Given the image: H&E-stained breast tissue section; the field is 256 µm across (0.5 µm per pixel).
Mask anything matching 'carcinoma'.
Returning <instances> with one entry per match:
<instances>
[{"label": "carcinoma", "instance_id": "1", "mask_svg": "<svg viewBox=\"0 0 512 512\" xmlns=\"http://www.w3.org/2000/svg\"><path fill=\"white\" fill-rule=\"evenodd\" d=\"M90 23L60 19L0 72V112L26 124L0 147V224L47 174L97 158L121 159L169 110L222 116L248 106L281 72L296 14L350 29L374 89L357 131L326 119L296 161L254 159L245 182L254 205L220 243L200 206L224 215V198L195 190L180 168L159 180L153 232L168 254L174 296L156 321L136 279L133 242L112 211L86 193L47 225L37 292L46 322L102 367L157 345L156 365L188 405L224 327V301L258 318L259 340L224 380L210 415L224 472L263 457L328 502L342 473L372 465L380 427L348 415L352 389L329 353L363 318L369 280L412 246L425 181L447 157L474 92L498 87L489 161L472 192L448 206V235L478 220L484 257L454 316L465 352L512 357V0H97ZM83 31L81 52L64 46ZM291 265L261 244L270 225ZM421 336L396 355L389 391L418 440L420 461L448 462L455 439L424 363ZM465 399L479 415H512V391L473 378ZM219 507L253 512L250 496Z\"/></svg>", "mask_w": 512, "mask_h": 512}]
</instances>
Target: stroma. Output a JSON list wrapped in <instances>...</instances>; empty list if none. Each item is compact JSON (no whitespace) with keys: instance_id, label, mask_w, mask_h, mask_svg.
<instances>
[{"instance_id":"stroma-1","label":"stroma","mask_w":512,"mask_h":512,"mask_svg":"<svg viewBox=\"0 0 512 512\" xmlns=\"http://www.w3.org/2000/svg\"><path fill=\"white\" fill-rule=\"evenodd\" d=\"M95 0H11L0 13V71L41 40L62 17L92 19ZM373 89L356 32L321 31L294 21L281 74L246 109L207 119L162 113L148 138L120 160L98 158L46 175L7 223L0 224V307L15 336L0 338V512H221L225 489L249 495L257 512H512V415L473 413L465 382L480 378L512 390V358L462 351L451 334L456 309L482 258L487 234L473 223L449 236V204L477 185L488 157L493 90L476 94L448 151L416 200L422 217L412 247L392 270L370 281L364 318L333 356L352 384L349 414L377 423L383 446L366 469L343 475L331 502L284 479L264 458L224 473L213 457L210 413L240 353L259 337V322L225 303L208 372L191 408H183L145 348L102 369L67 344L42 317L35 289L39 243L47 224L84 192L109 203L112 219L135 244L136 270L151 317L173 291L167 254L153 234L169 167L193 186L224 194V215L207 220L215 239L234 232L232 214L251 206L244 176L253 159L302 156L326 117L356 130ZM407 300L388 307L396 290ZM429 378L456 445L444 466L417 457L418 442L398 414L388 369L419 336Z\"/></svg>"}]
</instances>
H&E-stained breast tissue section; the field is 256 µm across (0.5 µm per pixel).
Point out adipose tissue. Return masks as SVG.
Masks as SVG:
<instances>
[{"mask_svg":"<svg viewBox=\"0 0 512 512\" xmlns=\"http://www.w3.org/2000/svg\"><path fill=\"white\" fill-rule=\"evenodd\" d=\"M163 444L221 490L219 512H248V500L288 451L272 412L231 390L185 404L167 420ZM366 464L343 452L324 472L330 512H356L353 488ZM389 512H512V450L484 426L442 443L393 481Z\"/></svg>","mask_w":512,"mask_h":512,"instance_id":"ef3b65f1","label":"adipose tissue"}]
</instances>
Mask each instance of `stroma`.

---------------

• [Exercise directions]: Retype every record above exactly as written.

• [Expected answer]:
Given the image: H&E-stained breast tissue section; the field is 256 µm across (0.5 µm per pixel).
Mask anything matching 'carcinoma'.
Returning <instances> with one entry per match:
<instances>
[{"label": "carcinoma", "instance_id": "1", "mask_svg": "<svg viewBox=\"0 0 512 512\" xmlns=\"http://www.w3.org/2000/svg\"><path fill=\"white\" fill-rule=\"evenodd\" d=\"M90 23L60 19L0 72V112L26 124L0 147V224L47 174L97 158L121 159L169 110L222 116L248 106L281 72L296 14L350 29L374 89L357 131L326 119L296 161L254 159L245 182L254 205L220 243L200 206L224 215V198L195 190L180 168L159 180L153 232L168 254L174 296L156 321L136 279L133 242L112 211L86 193L47 225L37 292L46 322L102 367L157 345L156 365L188 405L224 327V301L258 318L259 340L224 380L210 415L224 472L263 457L328 502L342 473L372 465L380 427L348 415L352 389L329 353L363 318L369 280L412 246L425 181L447 157L474 92L498 87L489 161L472 192L448 206V235L478 220L484 257L454 316L465 352L512 357V0H97ZM83 31L81 52L64 46ZM291 265L261 244L270 225ZM421 336L396 355L389 391L418 440L420 461L448 462L455 439L424 363ZM465 399L479 415H512V391L473 378ZM219 507L253 512L250 496Z\"/></svg>", "mask_w": 512, "mask_h": 512}]
</instances>
Target: stroma. Output a JSON list wrapped in <instances>...</instances>; empty list if none. Each item is compact JSON (no whitespace) with keys: instance_id, label, mask_w, mask_h, mask_svg.
<instances>
[{"instance_id":"stroma-1","label":"stroma","mask_w":512,"mask_h":512,"mask_svg":"<svg viewBox=\"0 0 512 512\" xmlns=\"http://www.w3.org/2000/svg\"><path fill=\"white\" fill-rule=\"evenodd\" d=\"M95 0H11L0 13V71L41 40L62 17L92 19ZM373 89L356 32L321 31L294 21L281 74L246 109L207 119L162 113L148 138L120 160L98 158L46 175L7 223L0 224V307L15 336L0 338V512H221L225 489L249 495L257 512H512V415L473 413L465 382L480 378L512 390V358L462 351L451 334L456 309L482 258L487 234L473 223L449 236V204L477 185L488 157L493 90L476 94L448 151L416 200L422 217L412 247L392 270L370 281L364 318L333 356L352 384L349 414L377 423L383 446L366 469L343 475L331 502L284 479L264 458L224 473L213 457L210 413L240 353L259 337V322L225 303L208 372L191 408H183L145 348L102 369L67 344L42 317L35 289L39 243L47 224L84 192L109 203L112 219L135 244L136 270L151 317L173 291L167 254L153 234L169 167L193 186L224 194V215L207 220L215 239L234 232L232 214L251 206L244 176L253 159L302 156L326 117L356 130ZM407 300L388 307L396 290ZM429 378L456 445L444 466L417 457L418 442L398 414L388 369L419 336Z\"/></svg>"}]
</instances>
H&E-stained breast tissue section; the field is 256 µm across (0.5 µm per pixel).
Point out adipose tissue. Return masks as SVG.
Masks as SVG:
<instances>
[{"mask_svg":"<svg viewBox=\"0 0 512 512\" xmlns=\"http://www.w3.org/2000/svg\"><path fill=\"white\" fill-rule=\"evenodd\" d=\"M163 444L221 490L219 512H248V500L288 451L272 412L231 390L185 404L167 420ZM366 464L343 452L324 472L330 512H356L353 488ZM389 512H512V450L484 426L442 443L393 481Z\"/></svg>","mask_w":512,"mask_h":512,"instance_id":"ef3b65f1","label":"adipose tissue"}]
</instances>
Mask each instance of `stroma`.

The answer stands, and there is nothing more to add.